# Exercise directions:
Output each line of the data below exactly, omitting any image.

# Task material:
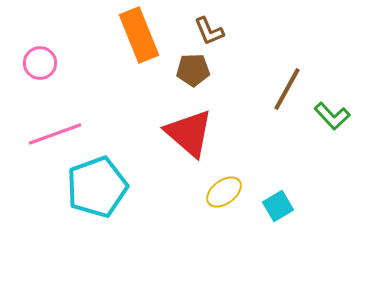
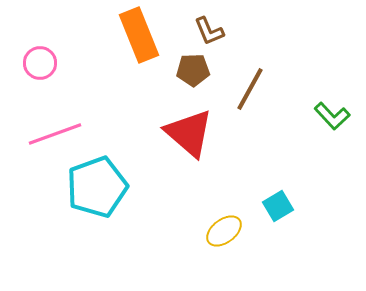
brown line: moved 37 px left
yellow ellipse: moved 39 px down
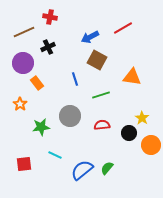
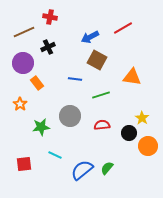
blue line: rotated 64 degrees counterclockwise
orange circle: moved 3 px left, 1 px down
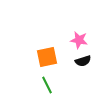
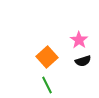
pink star: rotated 24 degrees clockwise
orange square: rotated 30 degrees counterclockwise
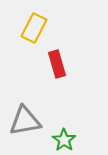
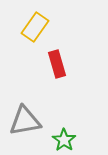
yellow rectangle: moved 1 px right, 1 px up; rotated 8 degrees clockwise
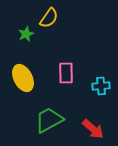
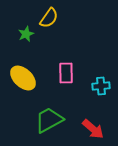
yellow ellipse: rotated 20 degrees counterclockwise
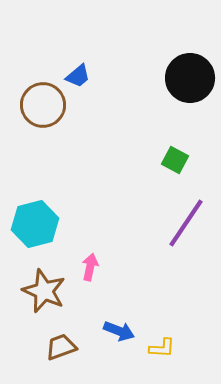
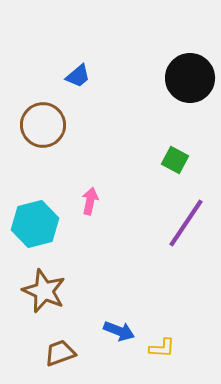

# Result:
brown line: moved 37 px left
yellow ellipse: moved 39 px down
blue line: rotated 64 degrees counterclockwise
orange circle: moved 3 px left, 1 px down
pink star: rotated 24 degrees clockwise
orange square: rotated 30 degrees counterclockwise
yellow rectangle: moved 1 px right, 1 px up; rotated 8 degrees clockwise
yellow ellipse: rotated 20 degrees counterclockwise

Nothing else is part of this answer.